[[ RECORD SET, beginning ]]

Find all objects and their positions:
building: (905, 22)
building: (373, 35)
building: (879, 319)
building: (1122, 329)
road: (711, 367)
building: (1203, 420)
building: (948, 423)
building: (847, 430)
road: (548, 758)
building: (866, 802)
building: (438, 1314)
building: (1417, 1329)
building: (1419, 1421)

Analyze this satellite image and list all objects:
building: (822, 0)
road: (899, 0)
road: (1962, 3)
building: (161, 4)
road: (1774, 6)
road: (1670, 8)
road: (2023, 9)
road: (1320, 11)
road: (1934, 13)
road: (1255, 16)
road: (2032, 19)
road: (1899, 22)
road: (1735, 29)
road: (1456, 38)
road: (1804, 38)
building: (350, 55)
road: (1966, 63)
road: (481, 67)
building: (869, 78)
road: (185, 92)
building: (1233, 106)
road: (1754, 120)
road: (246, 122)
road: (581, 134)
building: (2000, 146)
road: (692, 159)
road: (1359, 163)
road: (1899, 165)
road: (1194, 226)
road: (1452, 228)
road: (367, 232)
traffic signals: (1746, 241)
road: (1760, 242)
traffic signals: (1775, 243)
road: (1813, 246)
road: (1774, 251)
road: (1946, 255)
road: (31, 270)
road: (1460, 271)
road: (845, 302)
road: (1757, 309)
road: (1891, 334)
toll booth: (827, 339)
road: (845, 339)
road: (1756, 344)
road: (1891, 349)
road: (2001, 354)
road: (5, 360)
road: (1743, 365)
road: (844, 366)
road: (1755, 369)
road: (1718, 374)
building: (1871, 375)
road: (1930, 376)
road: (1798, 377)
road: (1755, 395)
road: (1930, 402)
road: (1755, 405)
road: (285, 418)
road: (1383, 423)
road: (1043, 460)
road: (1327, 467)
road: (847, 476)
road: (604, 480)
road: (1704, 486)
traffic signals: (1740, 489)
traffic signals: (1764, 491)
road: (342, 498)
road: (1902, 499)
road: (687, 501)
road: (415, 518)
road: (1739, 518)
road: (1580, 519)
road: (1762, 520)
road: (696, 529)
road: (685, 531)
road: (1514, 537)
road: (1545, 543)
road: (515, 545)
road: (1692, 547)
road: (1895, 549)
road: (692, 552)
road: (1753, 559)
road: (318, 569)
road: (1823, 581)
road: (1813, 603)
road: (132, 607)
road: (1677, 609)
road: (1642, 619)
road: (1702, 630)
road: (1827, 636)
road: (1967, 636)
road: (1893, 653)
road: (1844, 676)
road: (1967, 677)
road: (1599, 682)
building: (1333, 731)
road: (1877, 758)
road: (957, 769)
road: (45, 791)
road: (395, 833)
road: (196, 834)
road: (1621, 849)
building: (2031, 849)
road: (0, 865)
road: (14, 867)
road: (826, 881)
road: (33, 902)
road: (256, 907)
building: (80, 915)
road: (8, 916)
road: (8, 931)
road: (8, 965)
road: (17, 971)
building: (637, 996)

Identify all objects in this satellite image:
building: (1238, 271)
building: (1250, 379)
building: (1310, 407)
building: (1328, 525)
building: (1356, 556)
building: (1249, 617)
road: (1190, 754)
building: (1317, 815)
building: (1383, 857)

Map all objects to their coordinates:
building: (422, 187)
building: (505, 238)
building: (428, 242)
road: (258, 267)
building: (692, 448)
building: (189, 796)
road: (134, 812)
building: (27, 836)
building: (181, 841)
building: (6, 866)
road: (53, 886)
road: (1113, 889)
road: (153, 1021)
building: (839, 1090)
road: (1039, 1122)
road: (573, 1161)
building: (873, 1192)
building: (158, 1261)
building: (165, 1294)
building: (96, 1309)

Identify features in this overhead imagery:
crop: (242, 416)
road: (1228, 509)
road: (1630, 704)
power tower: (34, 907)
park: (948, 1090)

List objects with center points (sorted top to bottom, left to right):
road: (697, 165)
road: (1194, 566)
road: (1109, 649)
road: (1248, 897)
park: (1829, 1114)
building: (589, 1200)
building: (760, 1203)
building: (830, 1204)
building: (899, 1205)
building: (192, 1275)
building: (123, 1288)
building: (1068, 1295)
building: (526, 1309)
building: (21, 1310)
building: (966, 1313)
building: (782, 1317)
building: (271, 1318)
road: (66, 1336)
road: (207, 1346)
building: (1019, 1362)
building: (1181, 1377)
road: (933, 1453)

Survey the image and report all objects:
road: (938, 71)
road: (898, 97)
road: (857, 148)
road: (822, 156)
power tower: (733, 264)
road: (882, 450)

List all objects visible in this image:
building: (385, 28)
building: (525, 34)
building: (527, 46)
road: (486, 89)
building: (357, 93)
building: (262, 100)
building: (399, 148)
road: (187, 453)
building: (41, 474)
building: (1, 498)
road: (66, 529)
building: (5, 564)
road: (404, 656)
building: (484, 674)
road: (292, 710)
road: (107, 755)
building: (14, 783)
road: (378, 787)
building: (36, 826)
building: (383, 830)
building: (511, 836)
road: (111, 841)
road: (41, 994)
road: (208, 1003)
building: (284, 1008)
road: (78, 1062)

[[ RECORD SET, end ]]

Your task is to transcribe all of the entries word for word.

Find all objects and their positions:
building: (905, 22)
building: (373, 35)
building: (879, 319)
building: (1122, 329)
road: (711, 367)
building: (1203, 420)
building: (948, 423)
building: (847, 430)
road: (548, 758)
building: (866, 802)
building: (438, 1314)
building: (1417, 1329)
building: (1419, 1421)

Analyze this satellite image and list all objects:
building: (822, 0)
road: (899, 0)
road: (1962, 3)
building: (161, 4)
road: (1774, 6)
road: (1670, 8)
road: (2023, 9)
road: (1320, 11)
road: (1934, 13)
road: (1255, 16)
road: (2032, 19)
road: (1899, 22)
road: (1735, 29)
road: (1456, 38)
road: (1804, 38)
building: (350, 55)
road: (1966, 63)
road: (481, 67)
building: (869, 78)
road: (185, 92)
building: (1233, 106)
road: (1754, 120)
road: (246, 122)
road: (581, 134)
building: (2000, 146)
road: (692, 159)
road: (1359, 163)
road: (1899, 165)
road: (1194, 226)
road: (1452, 228)
road: (367, 232)
traffic signals: (1746, 241)
road: (1760, 242)
traffic signals: (1775, 243)
road: (1813, 246)
road: (1774, 251)
road: (1946, 255)
road: (31, 270)
road: (1460, 271)
road: (845, 302)
road: (1757, 309)
road: (1891, 334)
toll booth: (827, 339)
road: (845, 339)
road: (1756, 344)
road: (1891, 349)
road: (2001, 354)
road: (5, 360)
road: (1743, 365)
road: (844, 366)
road: (1755, 369)
road: (1718, 374)
building: (1871, 375)
road: (1930, 376)
road: (1798, 377)
road: (1755, 395)
road: (1930, 402)
road: (1755, 405)
road: (285, 418)
road: (1383, 423)
road: (1043, 460)
road: (1327, 467)
road: (847, 476)
road: (604, 480)
road: (1704, 486)
traffic signals: (1740, 489)
traffic signals: (1764, 491)
road: (342, 498)
road: (1902, 499)
road: (687, 501)
road: (415, 518)
road: (1739, 518)
road: (1580, 519)
road: (1762, 520)
road: (696, 529)
road: (685, 531)
road: (1514, 537)
road: (1545, 543)
road: (515, 545)
road: (1692, 547)
road: (1895, 549)
road: (692, 552)
road: (1753, 559)
road: (318, 569)
road: (1823, 581)
road: (1813, 603)
road: (132, 607)
road: (1677, 609)
road: (1642, 619)
road: (1702, 630)
road: (1827, 636)
road: (1967, 636)
road: (1893, 653)
road: (1844, 676)
road: (1967, 677)
road: (1599, 682)
building: (1333, 731)
road: (1877, 758)
road: (957, 769)
road: (45, 791)
road: (395, 833)
road: (196, 834)
road: (1621, 849)
building: (2031, 849)
road: (0, 865)
road: (14, 867)
road: (826, 881)
road: (33, 902)
road: (256, 907)
building: (80, 915)
road: (8, 916)
road: (8, 931)
road: (8, 965)
road: (17, 971)
building: (637, 996)

Identify all objects in this satellite image:
building: (1238, 271)
building: (1250, 379)
building: (1310, 407)
building: (1328, 525)
building: (1356, 556)
building: (1249, 617)
road: (1190, 754)
building: (1317, 815)
building: (1383, 857)

Map all objects to their coordinates:
building: (422, 187)
building: (505, 238)
building: (428, 242)
road: (258, 267)
building: (692, 448)
building: (189, 796)
road: (134, 812)
building: (27, 836)
building: (181, 841)
building: (6, 866)
road: (53, 886)
road: (1113, 889)
road: (153, 1021)
building: (839, 1090)
road: (1039, 1122)
road: (573, 1161)
building: (873, 1192)
building: (158, 1261)
building: (165, 1294)
building: (96, 1309)

Identify features in this overhead imagery:
crop: (242, 416)
road: (1228, 509)
road: (1630, 704)
power tower: (34, 907)
park: (948, 1090)

List objects with center points (sorted top to bottom, left to right):
road: (697, 165)
road: (1194, 566)
road: (1109, 649)
road: (1248, 897)
park: (1829, 1114)
building: (589, 1200)
building: (760, 1203)
building: (830, 1204)
building: (899, 1205)
building: (192, 1275)
building: (123, 1288)
building: (1068, 1295)
building: (526, 1309)
building: (21, 1310)
building: (966, 1313)
building: (782, 1317)
building: (271, 1318)
road: (66, 1336)
road: (207, 1346)
building: (1019, 1362)
building: (1181, 1377)
road: (933, 1453)

Survey the image and report all objects:
road: (938, 71)
road: (898, 97)
road: (857, 148)
road: (822, 156)
power tower: (733, 264)
road: (882, 450)

List all objects visible in this image:
building: (385, 28)
building: (525, 34)
building: (527, 46)
road: (486, 89)
building: (357, 93)
building: (262, 100)
building: (399, 148)
road: (187, 453)
building: (41, 474)
building: (1, 498)
road: (66, 529)
building: (5, 564)
road: (404, 656)
building: (484, 674)
road: (292, 710)
road: (107, 755)
building: (14, 783)
road: (378, 787)
building: (36, 826)
building: (383, 830)
building: (511, 836)
road: (111, 841)
road: (41, 994)
road: (208, 1003)
building: (284, 1008)
road: (78, 1062)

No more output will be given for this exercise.